--- Start ---

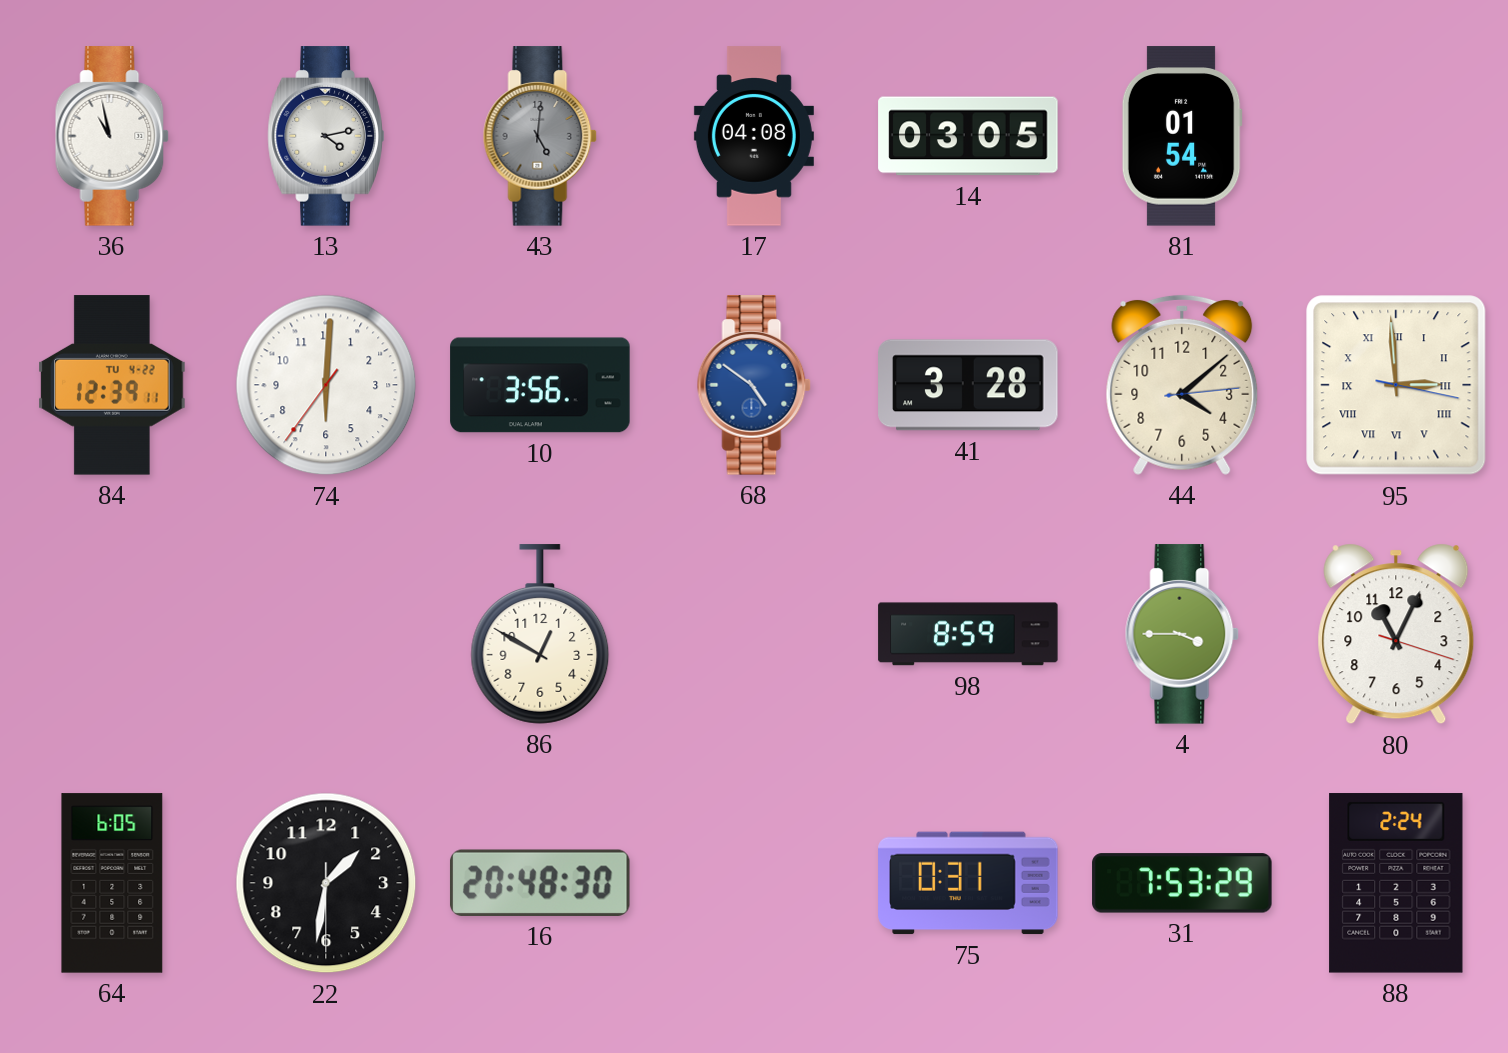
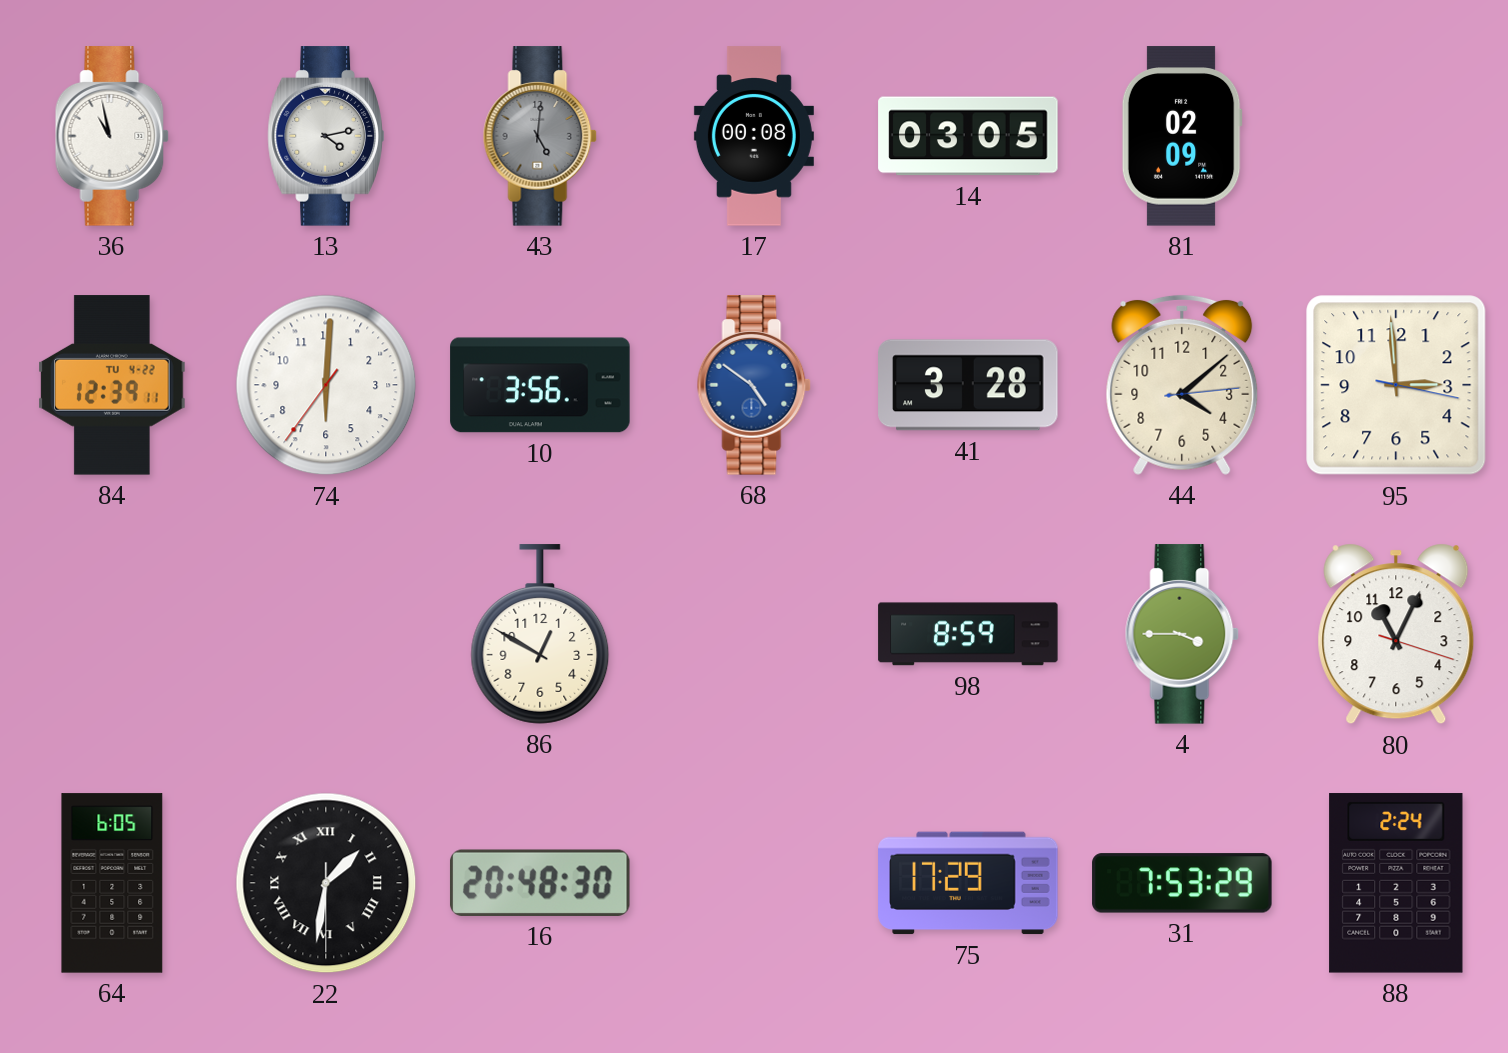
17: 04:08 -> 00:08
81: 01:54 -> 02:09
95 numerals: Roman -> Arabic
22 numerals: Arabic -> Roman
75: 0:31 -> 17:29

--- End ---

● Requirement
Please rewrite the items above, changing each "numerals" to "digits" and leaving the rest unchanged. Omit the pictures.

● Completed exercise
17: 04:08 -> 00:08
81: 01:54 -> 02:09
95 digits: Roman -> Arabic
22 digits: Arabic -> Roman
75: 0:31 -> 17:29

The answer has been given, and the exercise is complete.